What you will do ▸ The answer must consist solely of the lines from the opening line of the entries through the line with "none -> red dumbbell [364,353,510,422]", transcribed exactly and without any pictures.

Collected data ▸

###

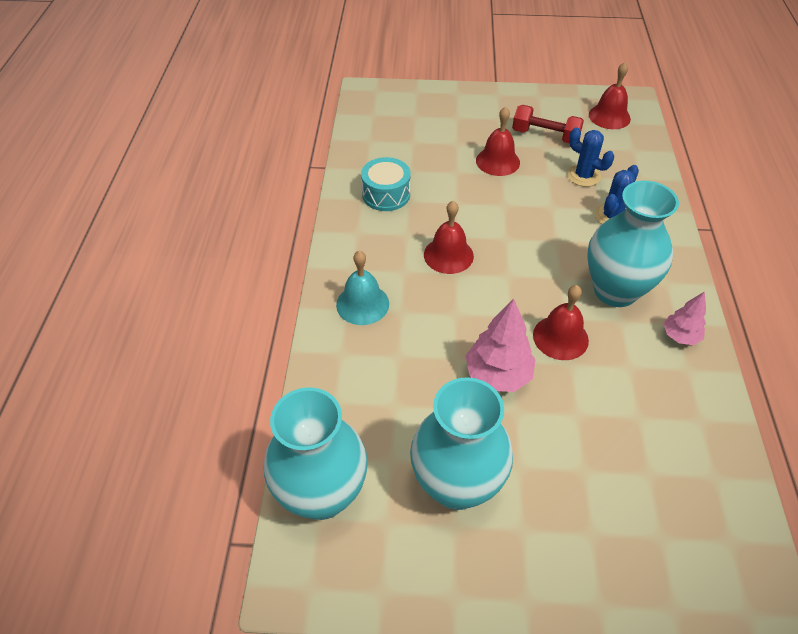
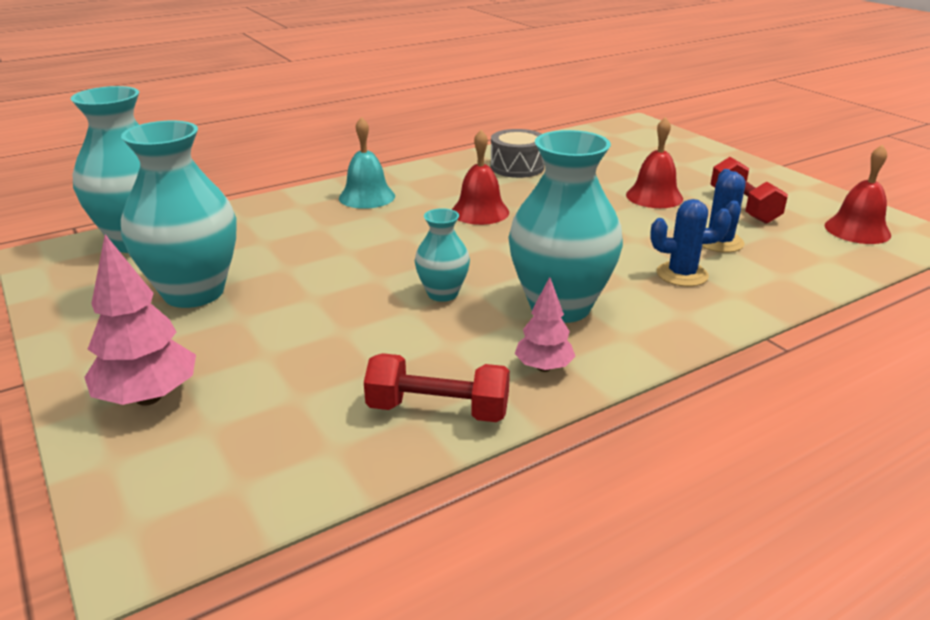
camera: 55 degrees right, 20 degrees down
turquoise drum [361,157,411,211] -> grey drum [490,129,545,178]
pink tree [465,299,536,392] -> pink tree moved to [84,234,196,406]
red bell [533,285,589,360] -> turquoise vase [415,208,470,302]
none -> red dumbbell [364,353,510,422]

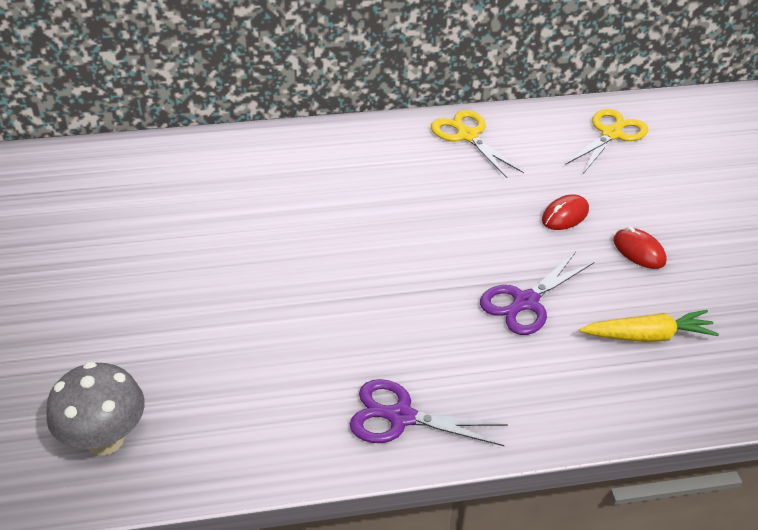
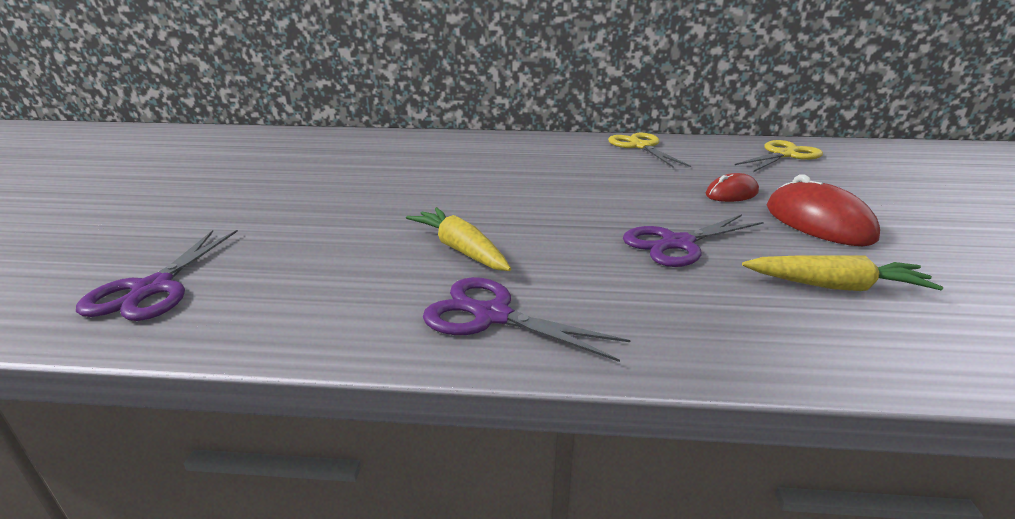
camera: 15 degrees right, 15 degrees down
grey mushroom [46,362,145,455] -> purple scissors [76,230,238,321]
red mouse [613,226,667,269] -> red mouse [767,174,880,246], size x1.67
none -> yellow carrot [406,207,511,271]

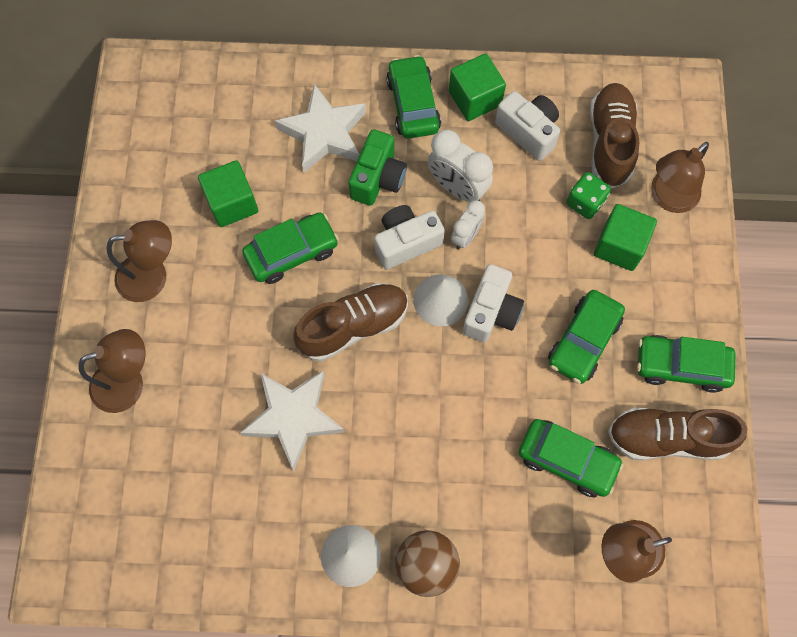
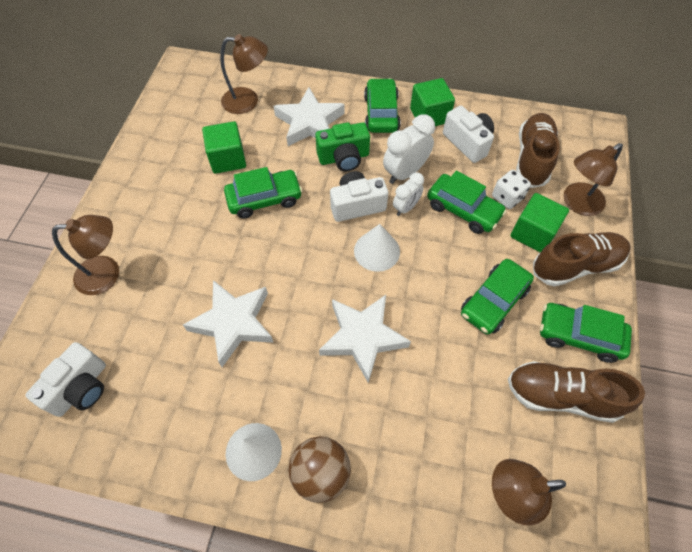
camera: 10 degrees right, 10 degrees down
brown lamp [106,220,172,302] -> brown lamp moved to [220,34,268,114]
brown shoe [293,283,408,361] -> brown shoe moved to [533,232,631,287]
green camera [349,130,407,206] -> green camera turned 45 degrees clockwise [315,122,370,171]
white clock [428,130,493,202] -> white clock turned 90 degrees clockwise [383,114,435,184]
white camera [463,264,524,342] -> white camera moved to [25,342,106,417]
green car [518,419,624,497] -> green car moved to [427,171,507,234]
green dice [566,172,611,219] -> white dice [492,170,531,209]
none -> white star [319,295,411,383]

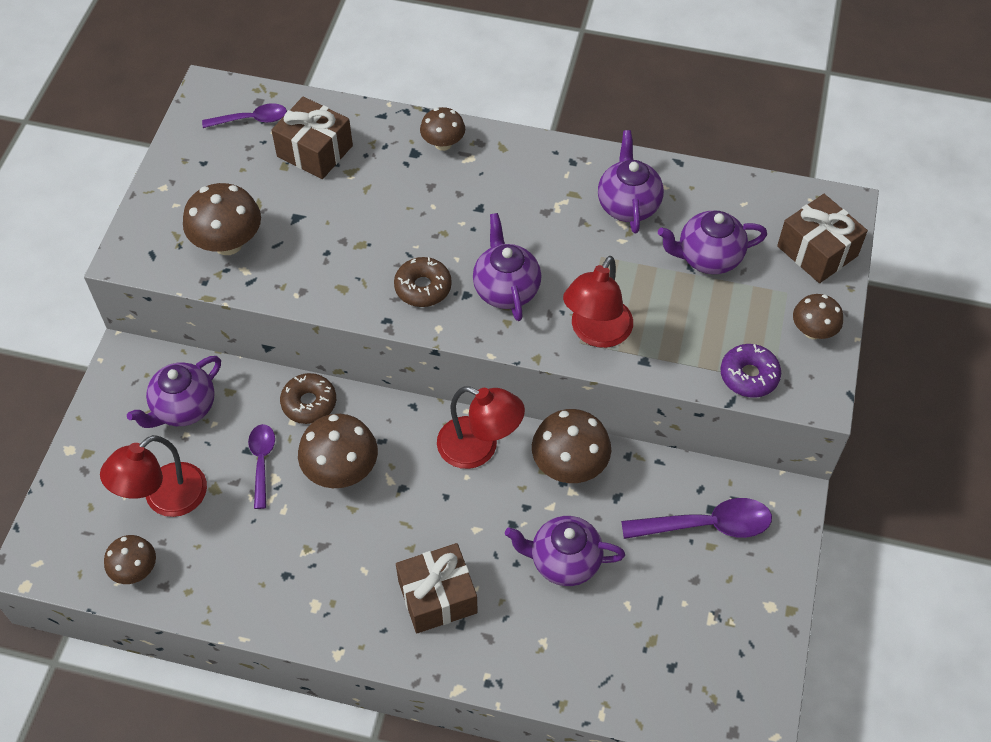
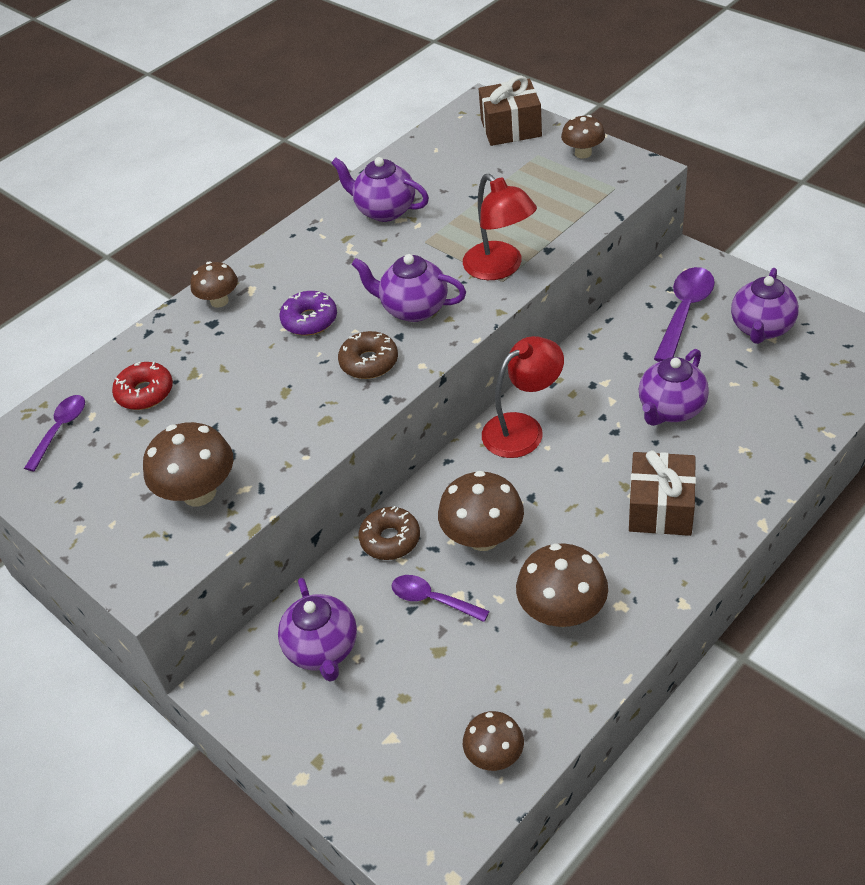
camera: 55 degrees left, 10 degrees down
red lamp [100,435,207,517] -> none
brown gift [271,96,353,179] -> red donut [112,362,173,410]
brown mushroom [532,409,611,483] -> brown mushroom moved to [516,543,608,627]
purple teapot [658,211,767,274] -> purple teapot moved to [731,268,799,344]
purple donut [721,344,781,398] -> purple donut moved to [279,291,337,335]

###

Finished exercise ▸
camera: 55 degrees right, 20 degrees down
turquoise drum [361,157,411,211] -> grey drum [490,129,545,178]
pink tree [465,299,536,392] -> pink tree moved to [84,234,196,406]
red bell [533,285,589,360] -> turquoise vase [415,208,470,302]
none -> red dumbbell [364,353,510,422]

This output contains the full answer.